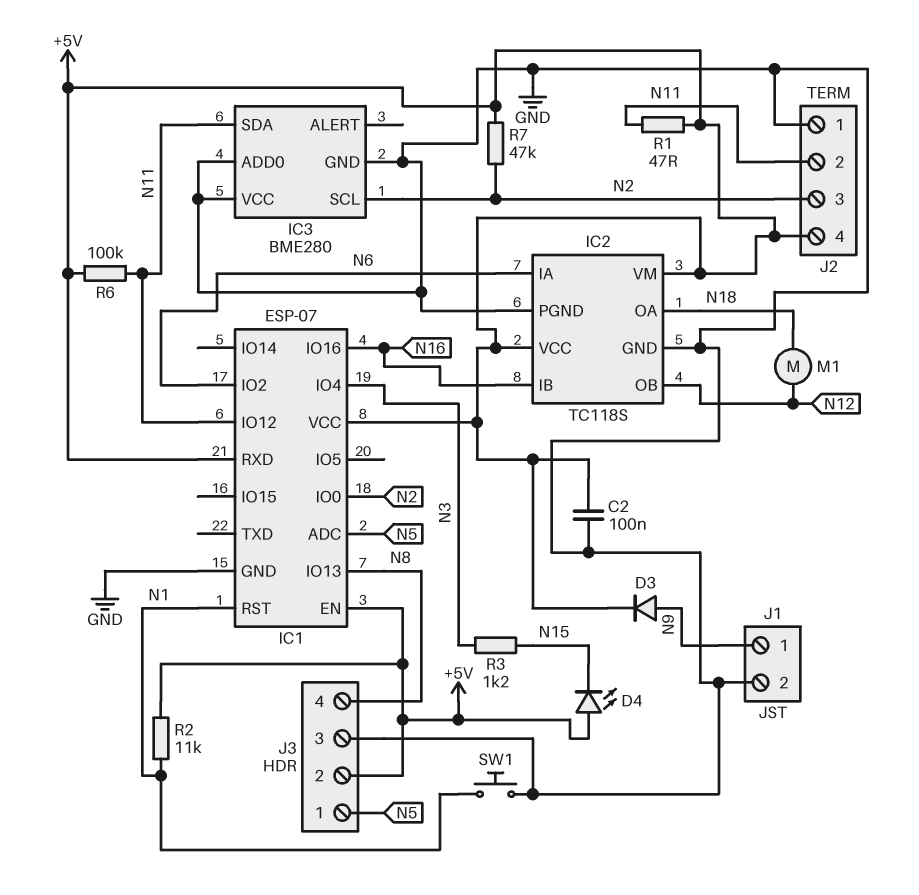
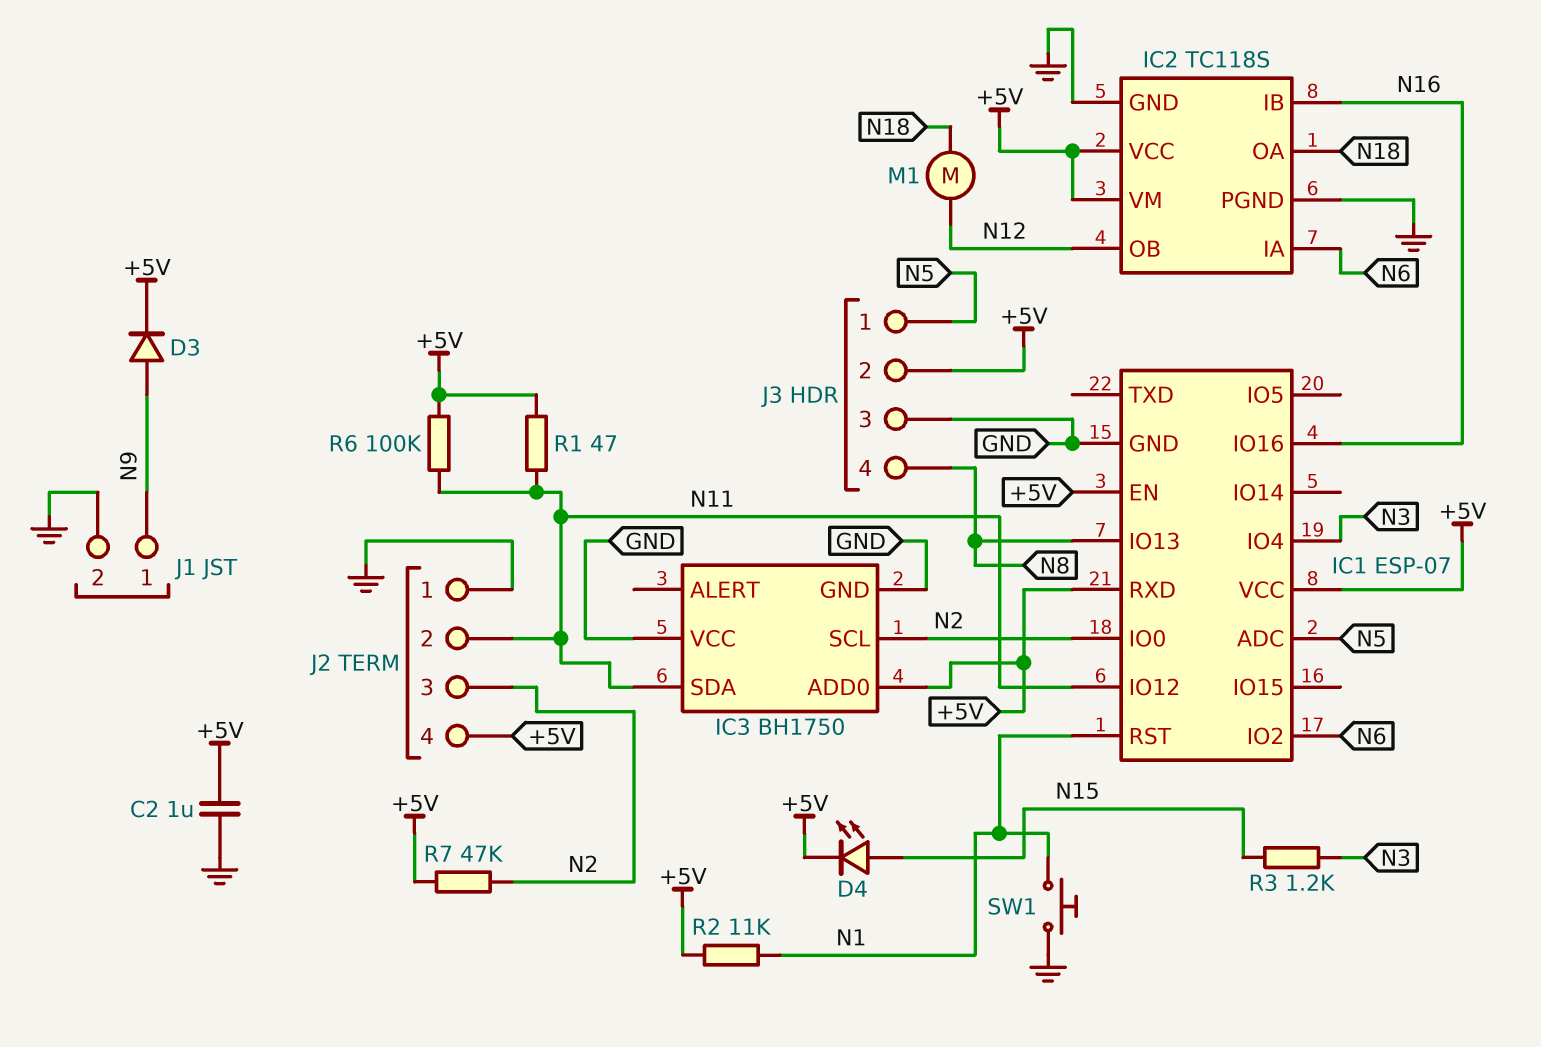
C2: 100nF (+5V, GND) -> 1uF (+5V, GND)
D4: LED (A +5V, K N15) -> LED (A N15, K +5V)
IC3: BME280 -> BH1750
IC3 pin ADD0: GND -> +5V

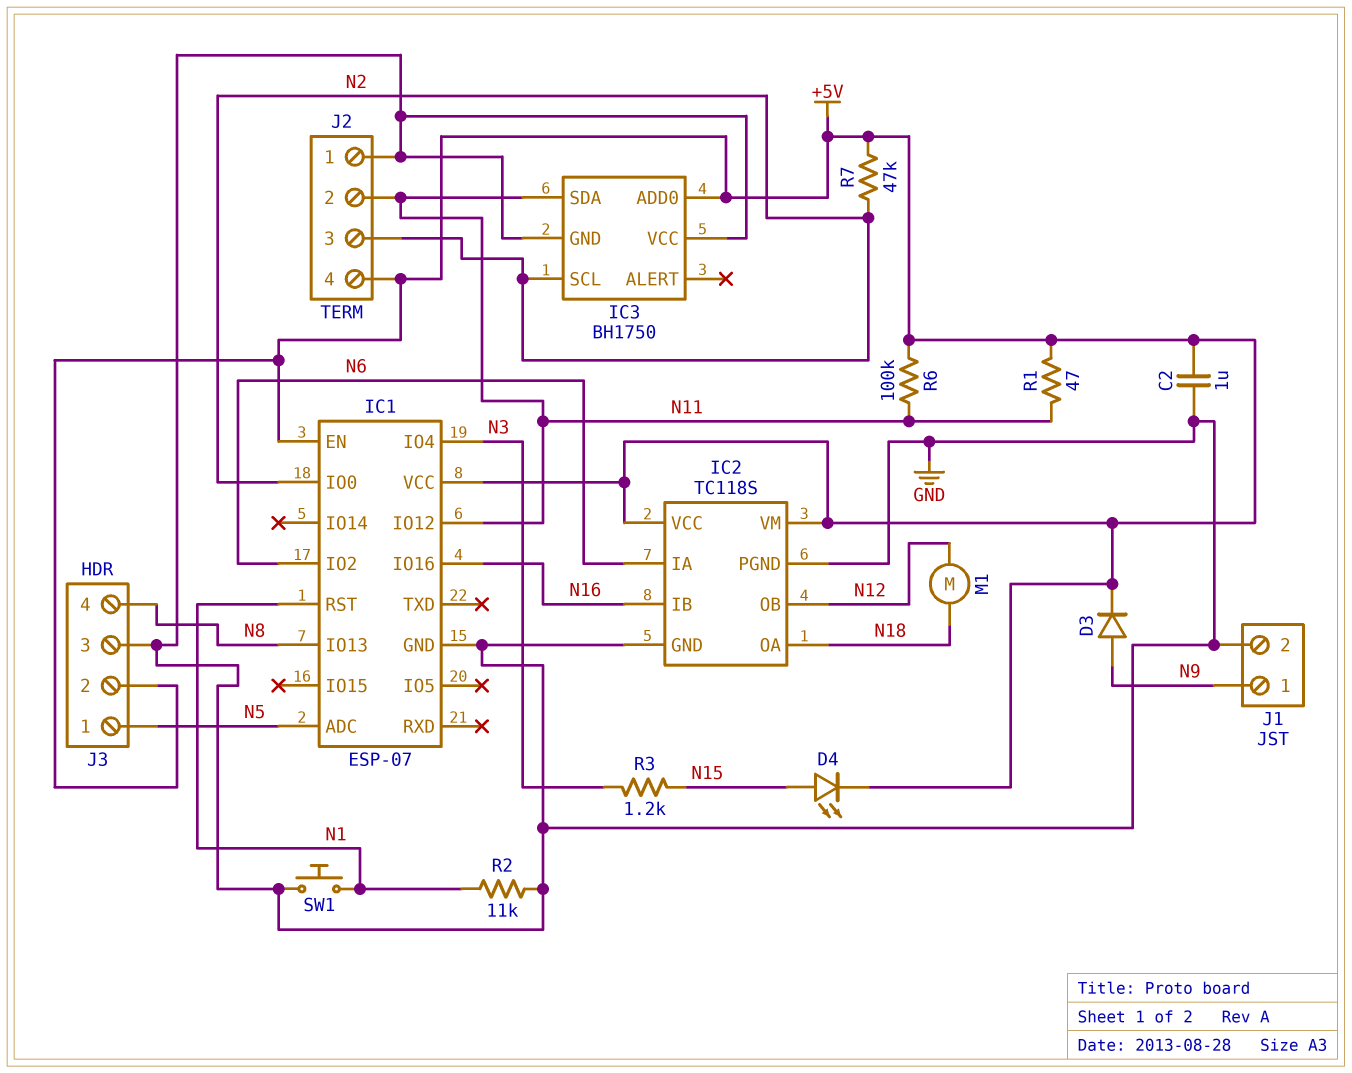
IC1 pin RXD: +5V -> none
R2: 11k (+5V, N1) -> 11k (GND, N1)

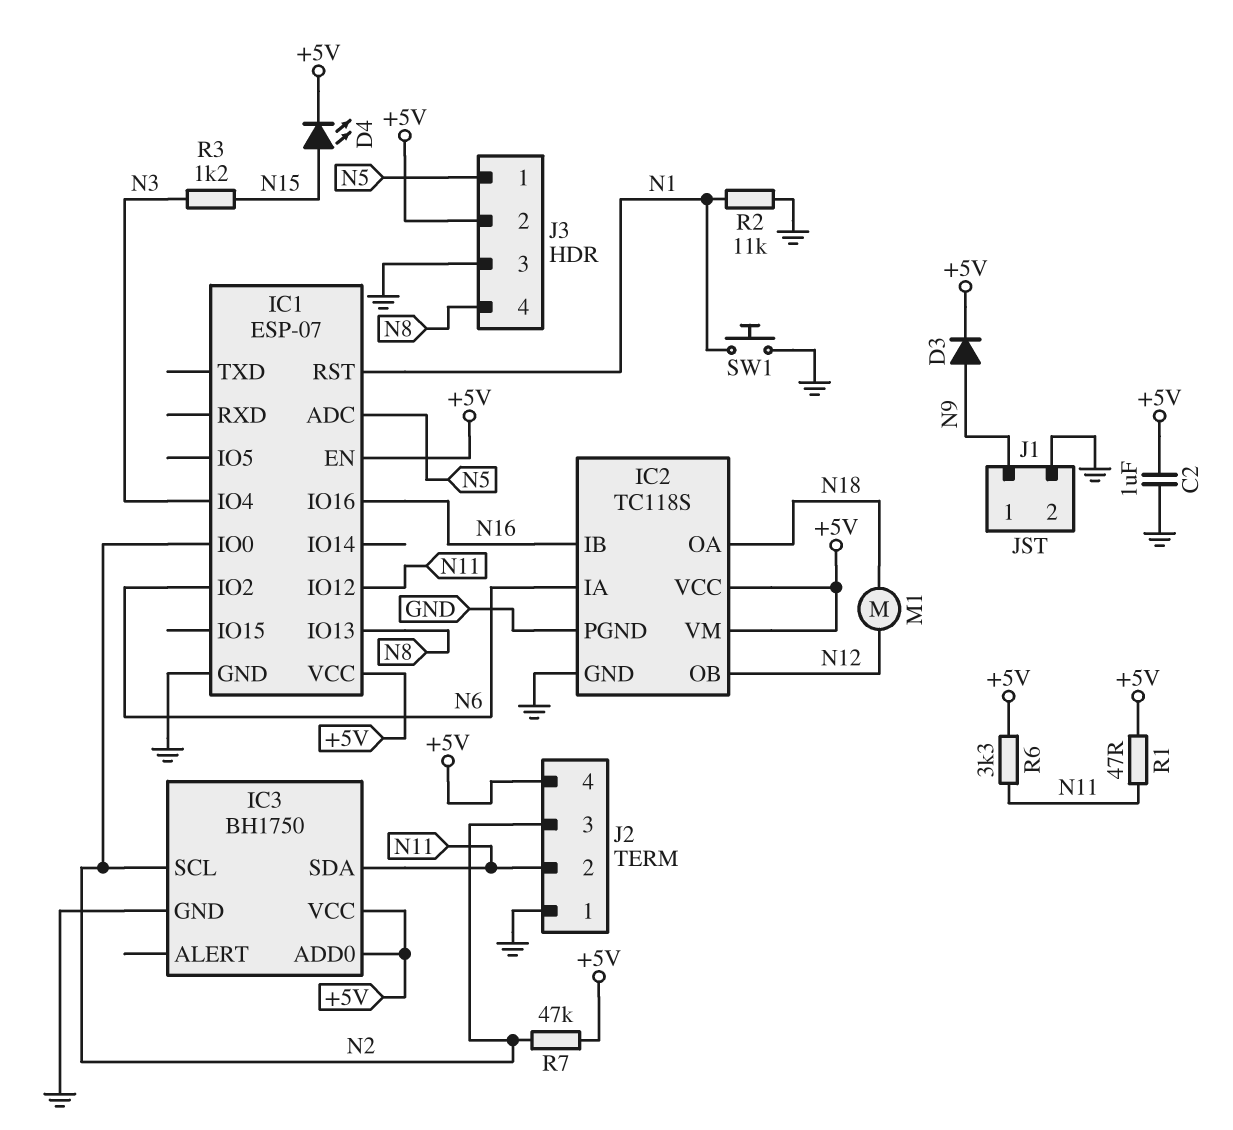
IC3 pin VCC: GND -> +5V
R6: 100k (+5V, N11) -> 3.3k (+5V, N11)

§

» About this exercise: Beginning with the line that contains "IC3 pin ADD0: GND -> +5V", reproduce every line through the end of the records above exactly, leaving pictures out.

» Answer to the problem:
IC3 pin ADD0: GND -> +5V

IC1 pin RXD: +5V -> none
R2: 11k (+5V, N1) -> 11k (GND, N1)

IC3 pin VCC: GND -> +5V
R6: 100k (+5V, N11) -> 3.3k (+5V, N11)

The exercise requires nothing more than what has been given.